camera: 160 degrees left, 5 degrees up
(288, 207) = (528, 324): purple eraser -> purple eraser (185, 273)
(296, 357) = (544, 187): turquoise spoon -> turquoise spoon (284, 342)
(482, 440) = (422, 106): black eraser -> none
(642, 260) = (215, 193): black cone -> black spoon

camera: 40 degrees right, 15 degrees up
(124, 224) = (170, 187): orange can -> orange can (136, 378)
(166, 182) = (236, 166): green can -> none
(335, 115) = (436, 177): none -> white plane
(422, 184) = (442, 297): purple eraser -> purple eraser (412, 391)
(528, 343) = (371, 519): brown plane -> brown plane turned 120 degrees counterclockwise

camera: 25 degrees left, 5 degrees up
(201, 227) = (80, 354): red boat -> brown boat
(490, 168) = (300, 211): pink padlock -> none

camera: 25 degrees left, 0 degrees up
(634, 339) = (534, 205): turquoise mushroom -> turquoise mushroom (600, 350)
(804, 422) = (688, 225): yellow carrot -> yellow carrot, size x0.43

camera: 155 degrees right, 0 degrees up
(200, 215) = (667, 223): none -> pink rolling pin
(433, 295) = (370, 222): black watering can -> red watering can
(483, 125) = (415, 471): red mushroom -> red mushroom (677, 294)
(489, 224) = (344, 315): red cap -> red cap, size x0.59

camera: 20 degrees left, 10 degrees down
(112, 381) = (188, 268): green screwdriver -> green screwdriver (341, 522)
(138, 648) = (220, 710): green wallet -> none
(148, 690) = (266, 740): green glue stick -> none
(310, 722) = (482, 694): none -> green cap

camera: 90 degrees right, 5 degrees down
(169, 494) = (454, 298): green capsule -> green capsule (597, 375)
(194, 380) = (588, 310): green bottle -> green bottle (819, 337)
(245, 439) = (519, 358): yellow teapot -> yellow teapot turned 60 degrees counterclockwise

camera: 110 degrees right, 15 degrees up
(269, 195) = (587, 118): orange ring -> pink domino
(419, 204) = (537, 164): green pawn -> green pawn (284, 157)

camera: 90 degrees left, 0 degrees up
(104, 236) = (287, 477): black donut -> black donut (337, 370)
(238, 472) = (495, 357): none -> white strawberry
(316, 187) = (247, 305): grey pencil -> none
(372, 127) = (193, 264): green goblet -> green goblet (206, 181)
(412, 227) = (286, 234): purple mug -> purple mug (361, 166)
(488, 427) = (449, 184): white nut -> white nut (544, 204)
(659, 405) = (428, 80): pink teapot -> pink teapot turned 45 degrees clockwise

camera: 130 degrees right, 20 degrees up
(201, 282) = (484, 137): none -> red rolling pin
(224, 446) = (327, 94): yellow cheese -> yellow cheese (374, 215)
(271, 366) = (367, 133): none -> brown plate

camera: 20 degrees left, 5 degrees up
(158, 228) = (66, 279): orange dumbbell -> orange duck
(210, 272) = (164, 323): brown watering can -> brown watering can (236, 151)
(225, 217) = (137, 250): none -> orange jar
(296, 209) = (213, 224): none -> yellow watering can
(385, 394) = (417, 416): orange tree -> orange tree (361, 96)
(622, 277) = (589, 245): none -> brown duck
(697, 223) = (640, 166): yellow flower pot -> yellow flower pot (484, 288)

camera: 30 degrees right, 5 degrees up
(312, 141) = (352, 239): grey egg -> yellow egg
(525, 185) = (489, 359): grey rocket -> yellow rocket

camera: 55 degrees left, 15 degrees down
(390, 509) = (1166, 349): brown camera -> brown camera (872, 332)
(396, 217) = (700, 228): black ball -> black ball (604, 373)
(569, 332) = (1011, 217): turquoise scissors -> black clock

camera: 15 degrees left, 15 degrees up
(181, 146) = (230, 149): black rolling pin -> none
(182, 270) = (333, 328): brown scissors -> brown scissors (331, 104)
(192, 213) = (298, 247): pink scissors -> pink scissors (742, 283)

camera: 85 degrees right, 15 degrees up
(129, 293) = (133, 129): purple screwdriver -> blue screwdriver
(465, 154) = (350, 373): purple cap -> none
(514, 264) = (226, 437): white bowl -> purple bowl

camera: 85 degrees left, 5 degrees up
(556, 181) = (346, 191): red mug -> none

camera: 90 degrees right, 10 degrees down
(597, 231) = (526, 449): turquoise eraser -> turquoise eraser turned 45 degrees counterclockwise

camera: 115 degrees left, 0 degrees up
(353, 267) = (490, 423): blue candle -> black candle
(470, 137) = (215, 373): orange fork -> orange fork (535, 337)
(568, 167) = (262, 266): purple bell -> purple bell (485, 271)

Exercise description: Exactly repeat the lines running from the top of the listing to the line bearing "(482, 440) = (422, 106): black eraser -> none", both of those lines included, and only them.

Output of the exercise:
camera: 160 degrees left, 5 degrees up
(288, 207) = (528, 324): purple eraser -> purple eraser (185, 273)
(296, 357) = (544, 187): turquoise spoon -> turquoise spoon (284, 342)
(482, 440) = (422, 106): black eraser -> none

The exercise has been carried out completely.